**Stored dataset items:**
+-------+
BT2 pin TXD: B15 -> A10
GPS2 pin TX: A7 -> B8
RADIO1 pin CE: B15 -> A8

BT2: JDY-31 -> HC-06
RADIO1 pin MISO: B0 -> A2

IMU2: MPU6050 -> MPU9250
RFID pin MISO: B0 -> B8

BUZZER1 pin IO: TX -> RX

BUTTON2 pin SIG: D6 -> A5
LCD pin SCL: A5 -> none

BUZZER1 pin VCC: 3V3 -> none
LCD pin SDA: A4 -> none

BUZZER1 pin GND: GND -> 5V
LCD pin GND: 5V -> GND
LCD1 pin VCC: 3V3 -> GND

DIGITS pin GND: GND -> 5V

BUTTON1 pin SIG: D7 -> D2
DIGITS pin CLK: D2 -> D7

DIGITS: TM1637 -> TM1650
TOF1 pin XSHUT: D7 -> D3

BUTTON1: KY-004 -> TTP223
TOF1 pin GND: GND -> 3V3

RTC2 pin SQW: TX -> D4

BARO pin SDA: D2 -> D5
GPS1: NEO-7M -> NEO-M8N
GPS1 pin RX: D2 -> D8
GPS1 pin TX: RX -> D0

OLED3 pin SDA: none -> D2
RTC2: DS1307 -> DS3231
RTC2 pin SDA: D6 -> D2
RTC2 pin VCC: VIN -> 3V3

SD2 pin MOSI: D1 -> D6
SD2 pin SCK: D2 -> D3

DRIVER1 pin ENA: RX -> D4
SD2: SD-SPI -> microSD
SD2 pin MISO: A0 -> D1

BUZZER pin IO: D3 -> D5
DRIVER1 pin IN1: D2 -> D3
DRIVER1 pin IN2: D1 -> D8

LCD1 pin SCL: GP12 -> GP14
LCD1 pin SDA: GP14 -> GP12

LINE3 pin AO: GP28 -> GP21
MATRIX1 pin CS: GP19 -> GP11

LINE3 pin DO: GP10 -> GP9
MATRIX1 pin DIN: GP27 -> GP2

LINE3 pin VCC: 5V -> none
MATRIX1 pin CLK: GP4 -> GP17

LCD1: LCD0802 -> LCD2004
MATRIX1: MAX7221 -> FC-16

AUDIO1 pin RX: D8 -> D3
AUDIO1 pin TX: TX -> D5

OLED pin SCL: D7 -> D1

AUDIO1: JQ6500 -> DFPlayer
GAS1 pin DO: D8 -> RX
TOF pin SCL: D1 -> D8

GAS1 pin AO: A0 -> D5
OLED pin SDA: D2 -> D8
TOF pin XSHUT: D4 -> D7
+-------+
**What the task asks:** Every entry needs to be written out again, exactly as given.

**Response for this exercise:**
BT2 pin TXD: B15 -> A10
GPS2 pin TX: A7 -> B8
RADIO1 pin CE: B15 -> A8

BT2: JDY-31 -> HC-06
RADIO1 pin MISO: B0 -> A2

IMU2: MPU6050 -> MPU9250
RFID pin MISO: B0 -> B8

BUZZER1 pin IO: TX -> RX

BUTTON2 pin SIG: D6 -> A5
LCD pin SCL: A5 -> none

BUZZER1 pin VCC: 3V3 -> none
LCD pin SDA: A4 -> none

BUZZER1 pin GND: GND -> 5V
LCD pin GND: 5V -> GND
LCD1 pin VCC: 3V3 -> GND

DIGITS pin GND: GND -> 5V

BUTTON1 pin SIG: D7 -> D2
DIGITS pin CLK: D2 -> D7

DIGITS: TM1637 -> TM1650
TOF1 pin XSHUT: D7 -> D3

BUTTON1: KY-004 -> TTP223
TOF1 pin GND: GND -> 3V3

RTC2 pin SQW: TX -> D4

BARO pin SDA: D2 -> D5
GPS1: NEO-7M -> NEO-M8N
GPS1 pin RX: D2 -> D8
GPS1 pin TX: RX -> D0

OLED3 pin SDA: none -> D2
RTC2: DS1307 -> DS3231
RTC2 pin SDA: D6 -> D2
RTC2 pin VCC: VIN -> 3V3

SD2 pin MOSI: D1 -> D6
SD2 pin SCK: D2 -> D3

DRIVER1 pin ENA: RX -> D4
SD2: SD-SPI -> microSD
SD2 pin MISO: A0 -> D1

BUZZER pin IO: D3 -> D5
DRIVER1 pin IN1: D2 -> D3
DRIVER1 pin IN2: D1 -> D8

LCD1 pin SCL: GP12 -> GP14
LCD1 pin SDA: GP14 -> GP12

LINE3 pin AO: GP28 -> GP21
MATRIX1 pin CS: GP19 -> GP11

LINE3 pin DO: GP10 -> GP9
MATRIX1 pin DIN: GP27 -> GP2

LINE3 pin VCC: 5V -> none
MATRIX1 pin CLK: GP4 -> GP17

LCD1: LCD0802 -> LCD2004
MATRIX1: MAX7221 -> FC-16

AUDIO1 pin RX: D8 -> D3
AUDIO1 pin TX: TX -> D5

OLED pin SCL: D7 -> D1

AUDIO1: JQ6500 -> DFPlayer
GAS1 pin DO: D8 -> RX
TOF pin SCL: D1 -> D8

GAS1 pin AO: A0 -> D5
OLED pin SDA: D2 -> D8
TOF pin XSHUT: D4 -> D7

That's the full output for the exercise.